> **Exercise**:
With the pictures removed, please write out every line below exactly as given.

Stored data entries
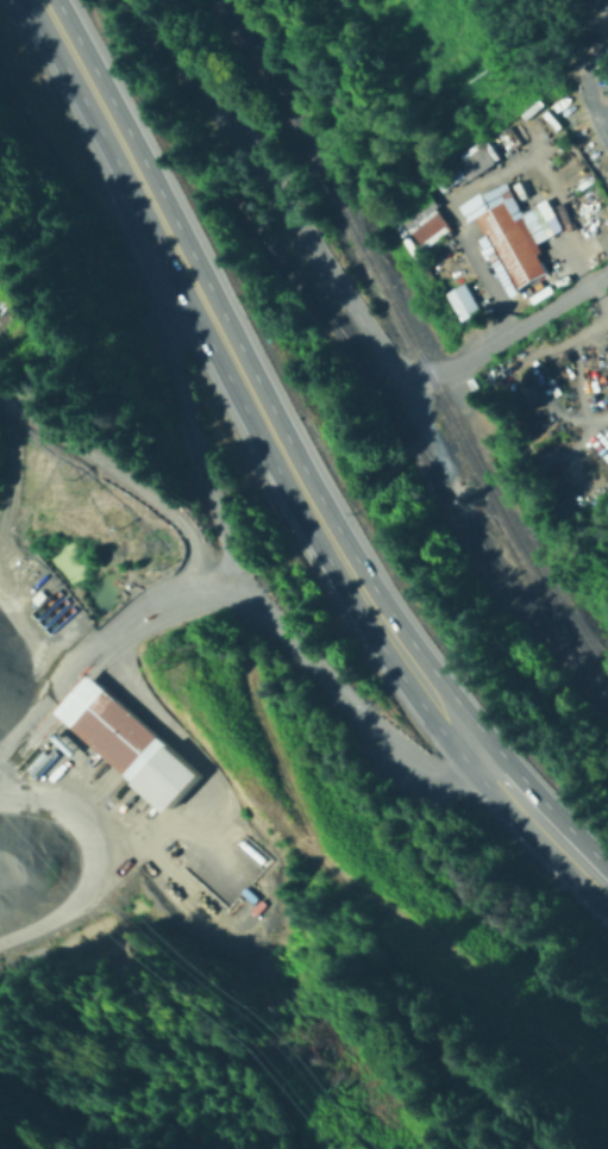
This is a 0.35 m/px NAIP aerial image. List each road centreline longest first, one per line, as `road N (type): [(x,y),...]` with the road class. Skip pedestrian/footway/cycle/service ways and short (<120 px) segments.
road 1 (trunk): [(607,887),(484,757),(363,591),(41,0)]
road 2 (residential): [(607,273),(451,370),(409,368),(377,343),(269,175),(137,0)]
road 3 (track): [(607,1092),(471,964),(351,872),(259,697),(234,588)]
road 4 (track): [(0,528),(13,482),(7,395)]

> **Solution for this exercise**:
This is a 0.35 m/px NAIP aerial image. List each road centreline longest first, one per line, as `road N (type): [(x,y),...]` with the road class. Skip pedestrian/footway/cycle/service ways and short (<120 px) segments.
road 1 (trunk): [(607,887),(484,757),(363,591),(41,0)]
road 2 (residential): [(607,273),(451,370),(409,368),(377,343),(269,175),(137,0)]
road 3 (track): [(607,1092),(471,964),(351,872),(259,697),(234,588)]
road 4 (track): [(0,528),(13,482),(7,395)]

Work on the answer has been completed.